→ **Exercise prompt**
Return the following lines and nothing else: the one holding "U4 pin DIS: 5V -> DIS2" and all those after it in the records below, unchanged, minus any pictures.

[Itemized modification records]
+---+
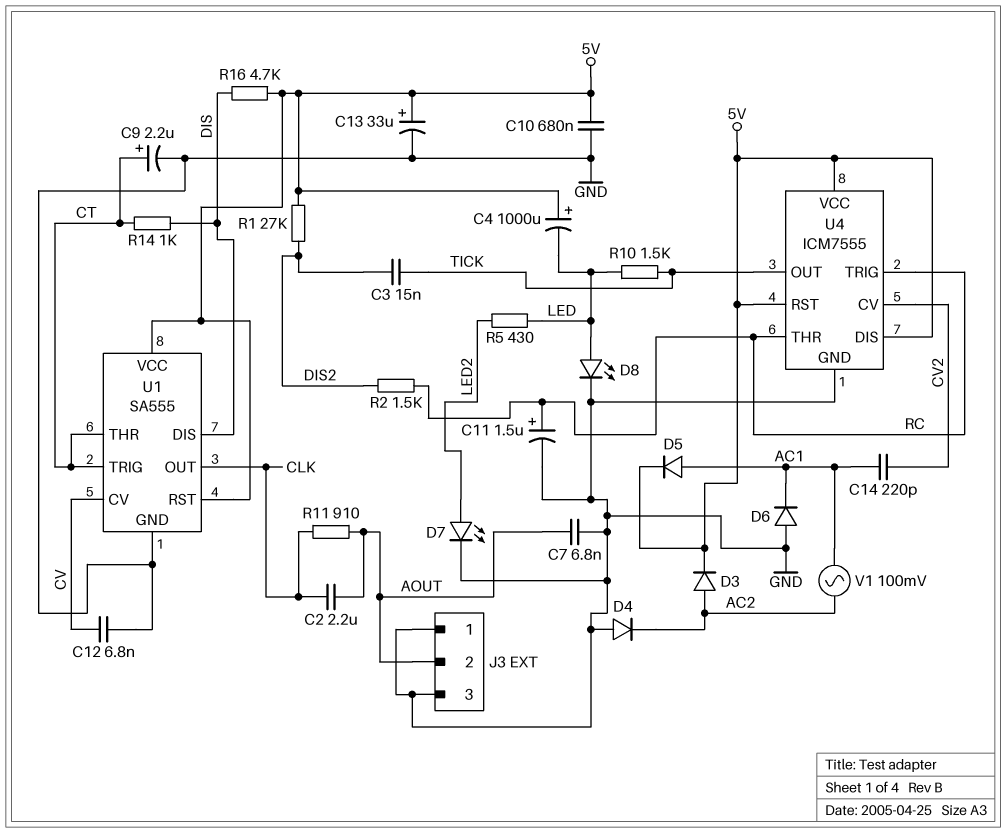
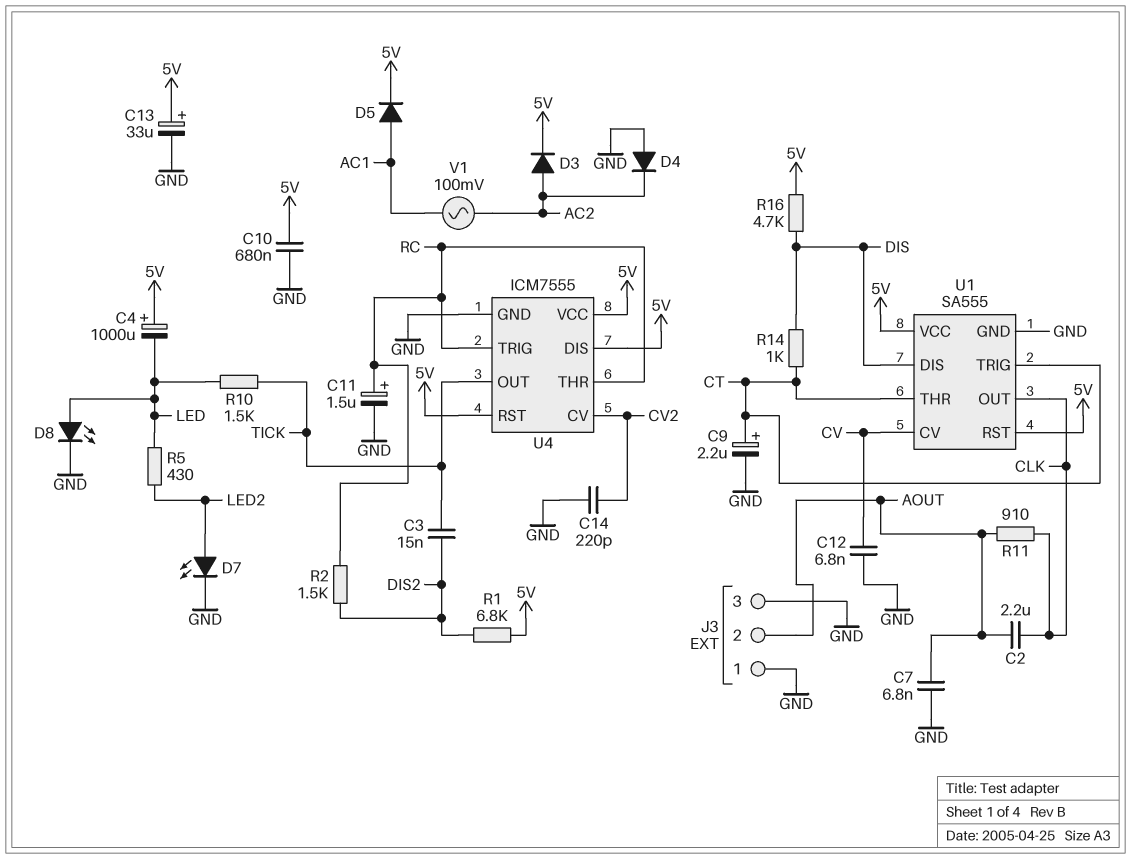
C14: 220pF (AC1, CV2) -> 220pF (CV2, GND)
D6: diode (A GND, K AC1) -> none
R1: 27k (5V, DIS2) -> 6.8k (5V, DIS2)

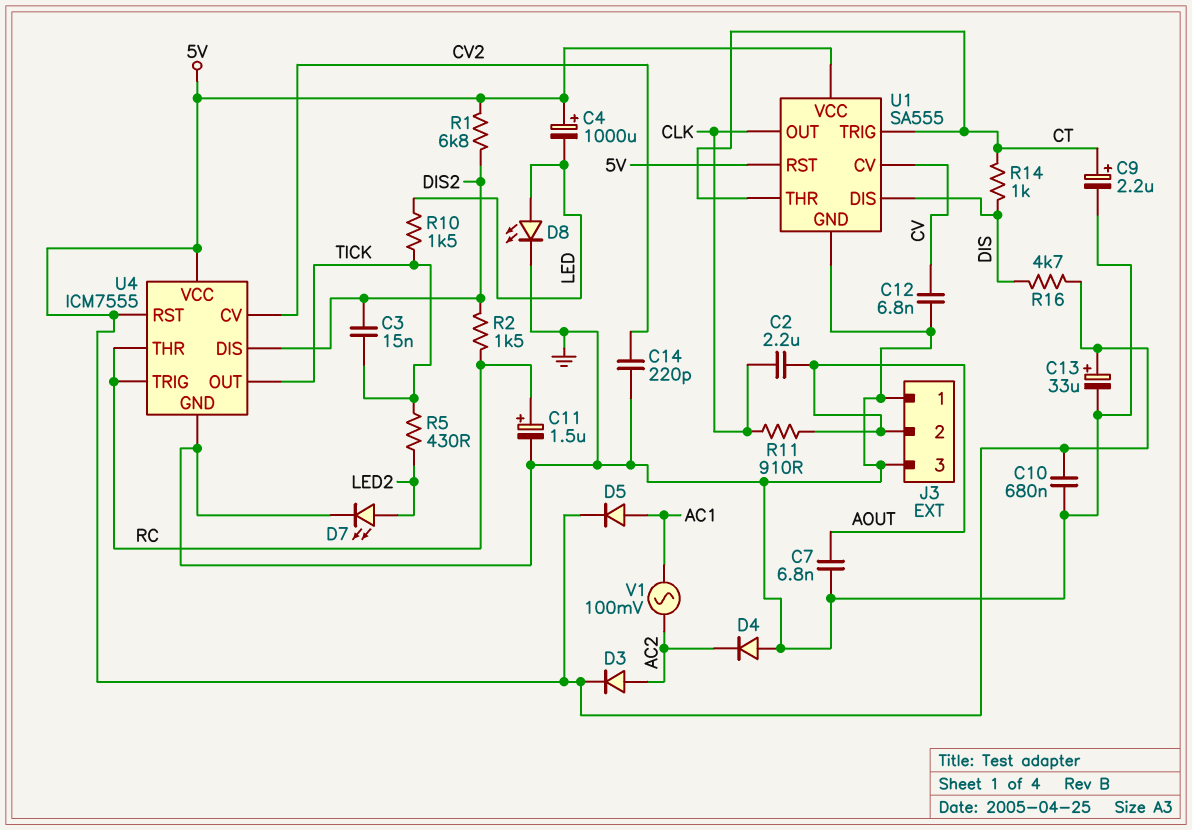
R5: 430 (LED, LED2) -> 430 (LED2, TICK)
U4 pin DIS: 5V -> DIS2

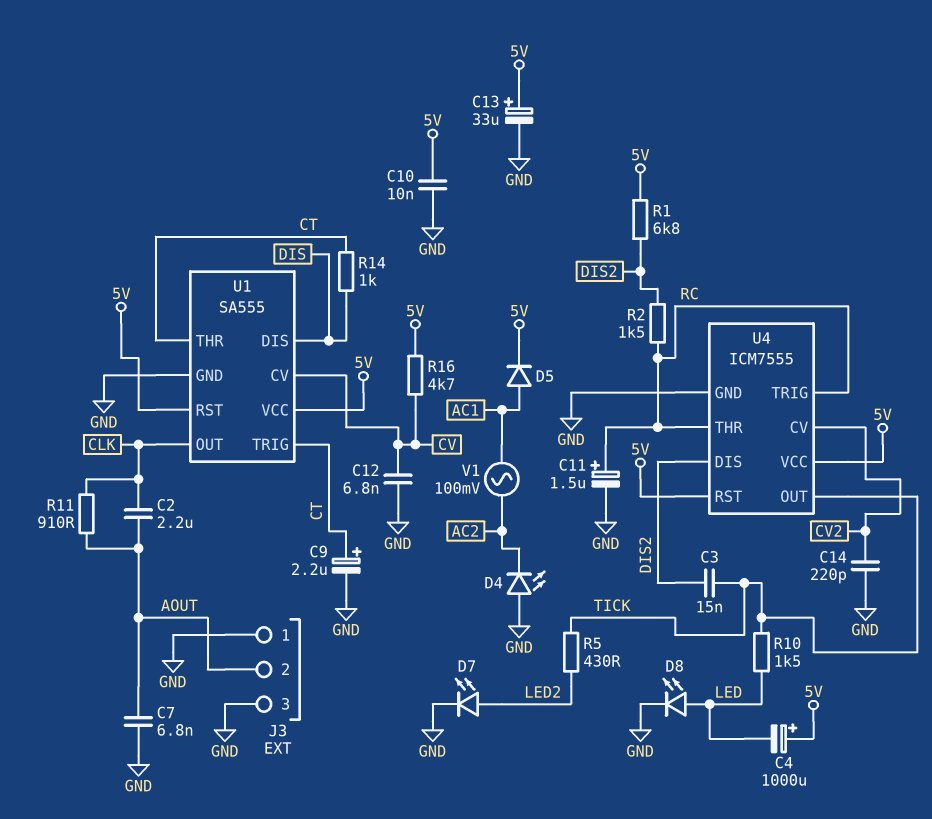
C10: 680nF (5V, GND) -> 10nF (5V, GND)
D3: diode (A AC2, K 5V) -> none
D4: diode (A GND, K AC2) -> LED (A GND, K AC2)
R16: 4.7k (5V, DIS) -> 4.7k (5V, CV)

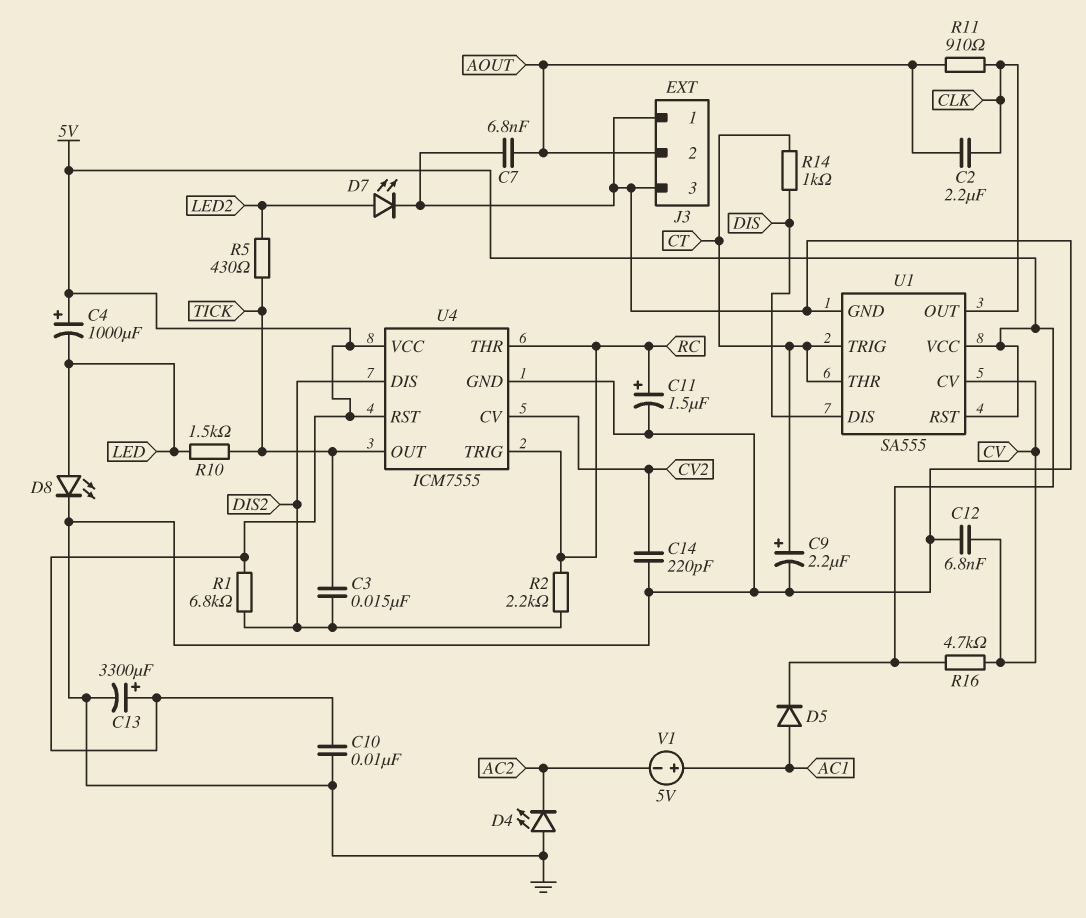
C13: 33uF (plus 5V, minus GND) -> 3300uF (plus 5V, minus GND)
R2: 1.5k (DIS2, RC) -> 2.2k (DIS2, RC)
V1: AC 100mV (AC1, AC2) -> 5V (plus AC1, minus AC2)

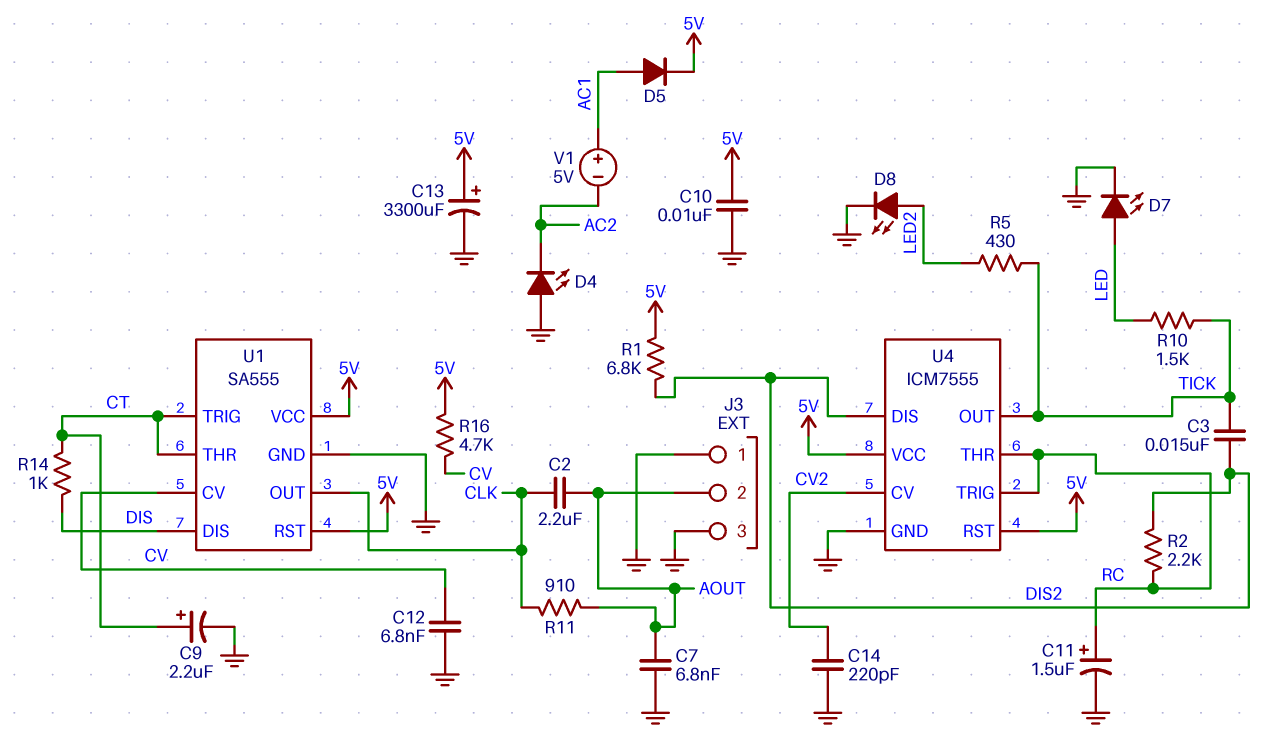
C4: 1000uF (plus 5V, minus LED) -> none
D7: LED (A LED2, K GND) -> LED (A LED, K GND)
D8: LED (A LED, K GND) -> LED (A LED2, K GND)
+---+
→ **Result below**
U4 pin DIS: 5V -> DIS2

C10: 680nF (5V, GND) -> 10nF (5V, GND)
D3: diode (A AC2, K 5V) -> none
D4: diode (A GND, K AC2) -> LED (A GND, K AC2)
R16: 4.7k (5V, DIS) -> 4.7k (5V, CV)

C13: 33uF (plus 5V, minus GND) -> 3300uF (plus 5V, minus GND)
R2: 1.5k (DIS2, RC) -> 2.2k (DIS2, RC)
V1: AC 100mV (AC1, AC2) -> 5V (plus AC1, minus AC2)

C4: 1000uF (plus 5V, minus LED) -> none
D7: LED (A LED2, K GND) -> LED (A LED, K GND)
D8: LED (A LED, K GND) -> LED (A LED2, K GND)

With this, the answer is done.